Your goal = Give back the entries exactly as they read, leaving each image out.
──────── Supplied material ────────
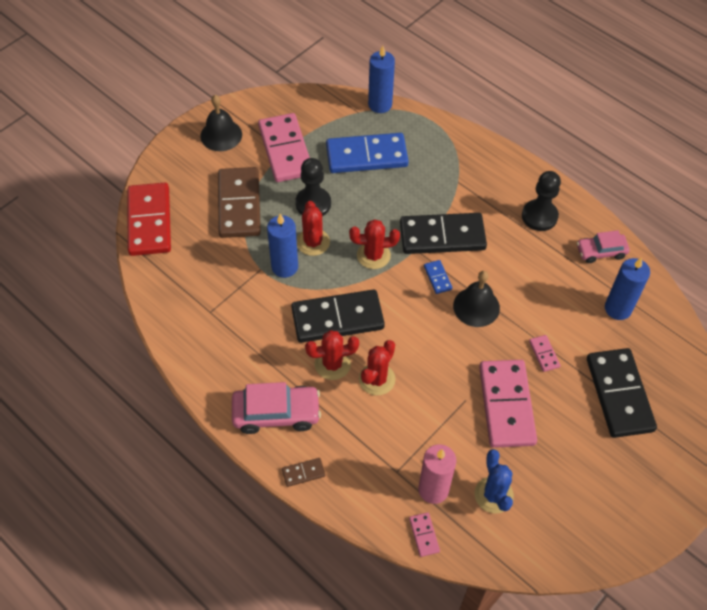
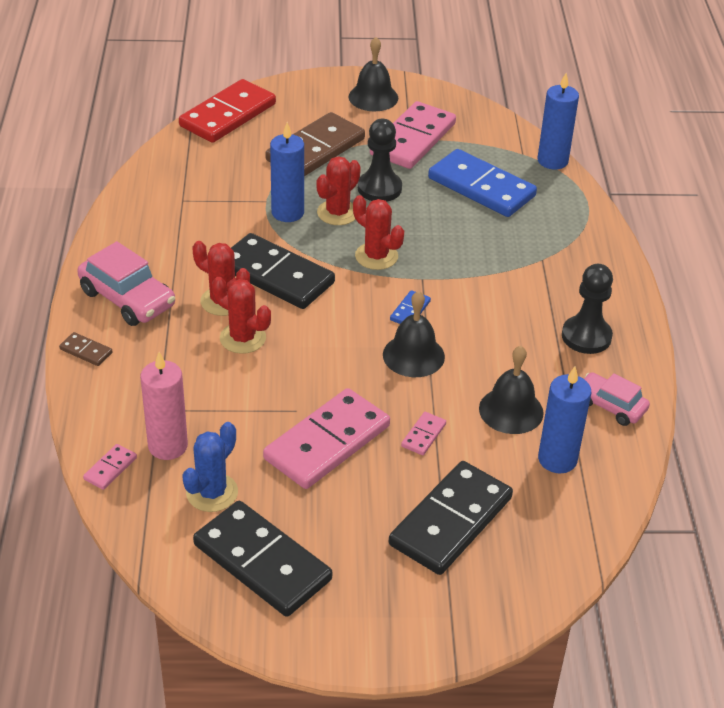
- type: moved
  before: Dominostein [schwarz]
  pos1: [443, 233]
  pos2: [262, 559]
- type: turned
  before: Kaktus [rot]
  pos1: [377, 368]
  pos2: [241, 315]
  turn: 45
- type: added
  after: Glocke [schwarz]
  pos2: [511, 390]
────────
Exercise response =
- type: moved
  before: Dominostein [schwarz]
  pos1: [443, 233]
  pos2: [262, 559]
- type: turned
  before: Kaktus [rot]
  pos1: [377, 368]
  pos2: [241, 315]
  turn: 45
- type: added
  after: Glocke [schwarz]
  pos2: [511, 390]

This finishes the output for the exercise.